__What the exercise asks__
Wherever the word "DGND" appears in a line of the data, that line should be copied.
______
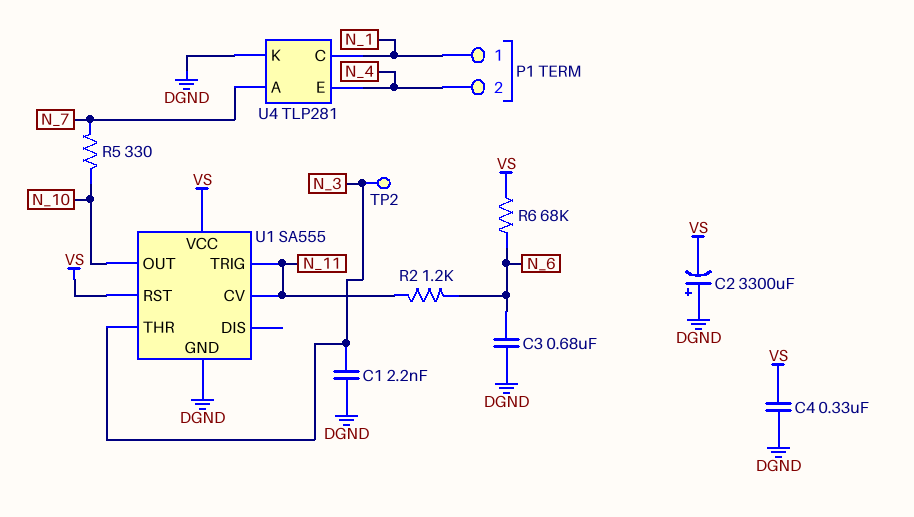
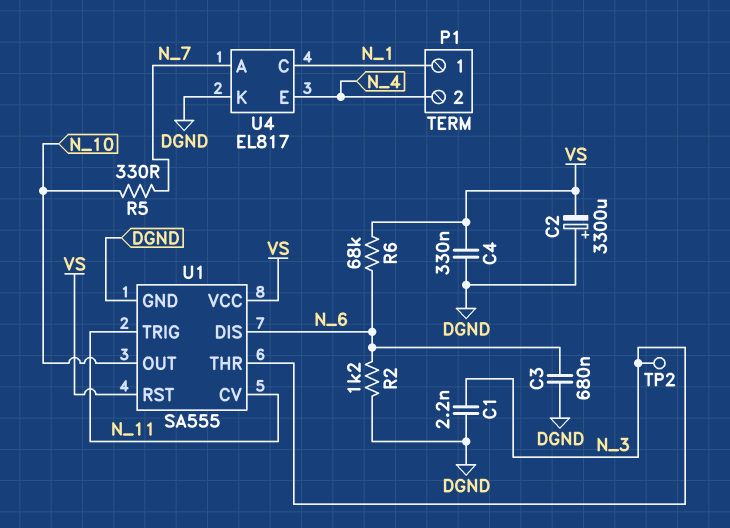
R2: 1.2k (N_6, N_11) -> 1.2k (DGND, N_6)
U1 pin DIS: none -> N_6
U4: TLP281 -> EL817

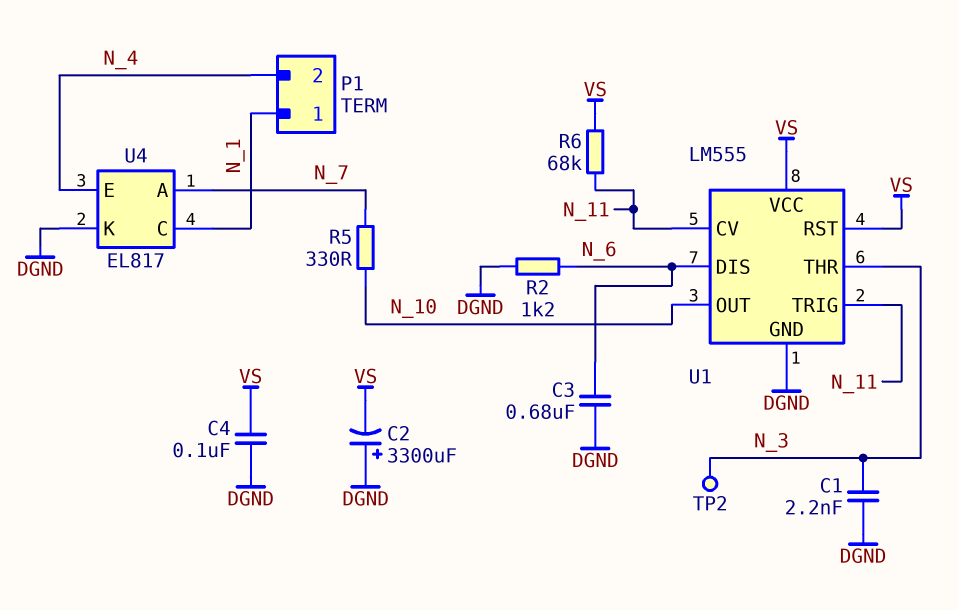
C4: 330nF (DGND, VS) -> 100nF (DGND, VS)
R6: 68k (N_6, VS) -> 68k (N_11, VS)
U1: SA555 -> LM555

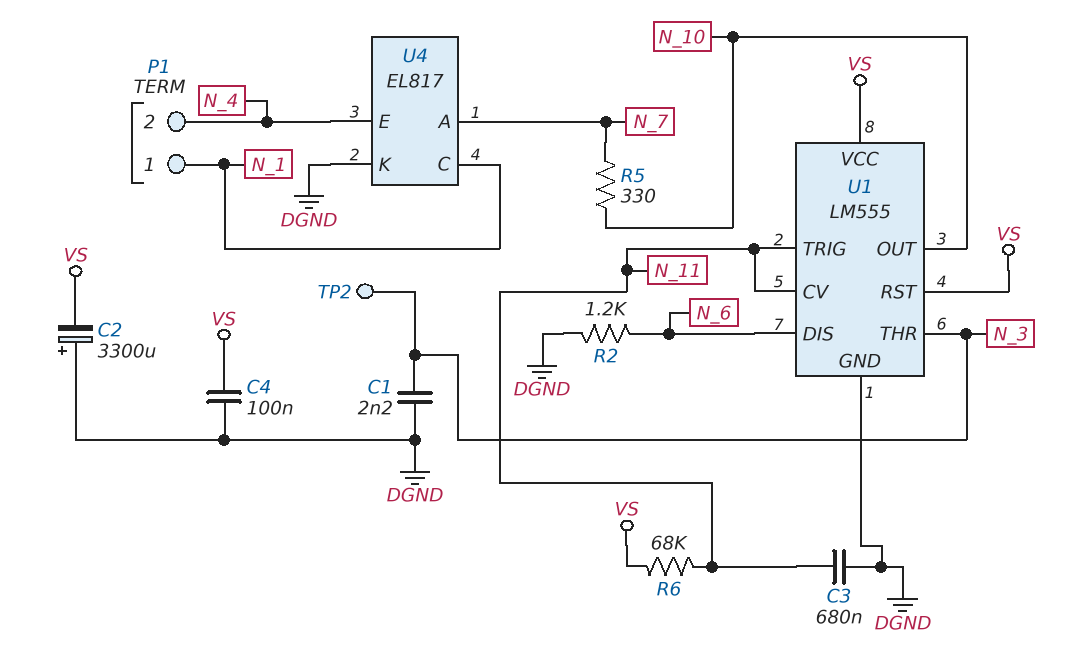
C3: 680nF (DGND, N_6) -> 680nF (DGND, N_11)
______
__Task solution__
R2: 1.2k (N_6, N_11) -> 1.2k (DGND, N_6)
C4: 330nF (DGND, VS) -> 100nF (DGND, VS)
C3: 680nF (DGND, N_6) -> 680nF (DGND, N_11)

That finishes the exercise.